Transcribe the listing below exactly, leaving out each image.

===== Entries shown

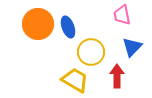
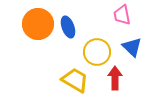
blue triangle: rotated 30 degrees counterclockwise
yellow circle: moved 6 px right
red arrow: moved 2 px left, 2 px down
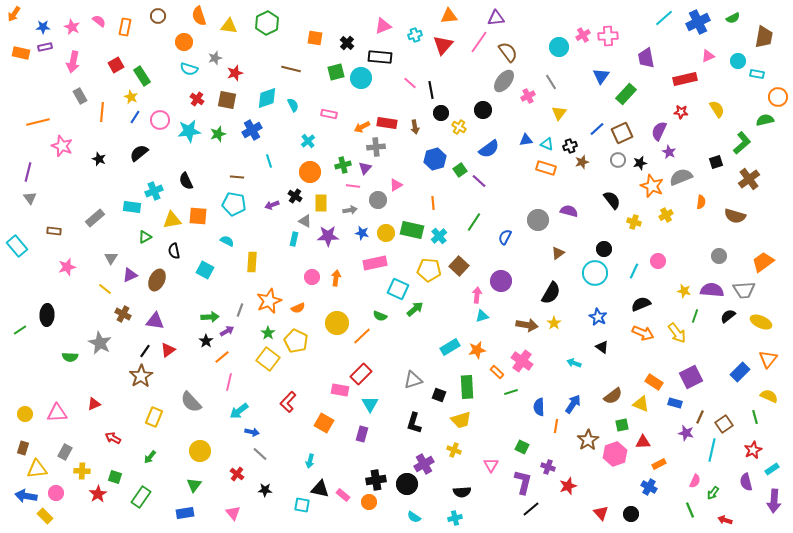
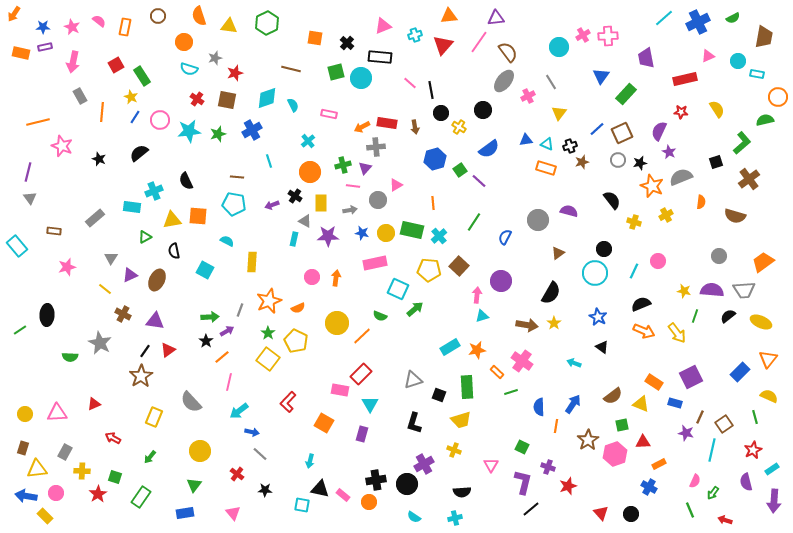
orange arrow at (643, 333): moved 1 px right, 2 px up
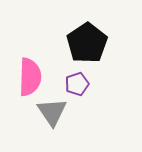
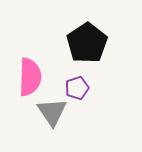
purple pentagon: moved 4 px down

==========

◆ **Result below**:
blue triangle: rotated 30 degrees counterclockwise
yellow circle: moved 6 px right
red arrow: moved 2 px left, 2 px down
orange arrow at (643, 333): moved 1 px right, 2 px up
purple pentagon: moved 4 px down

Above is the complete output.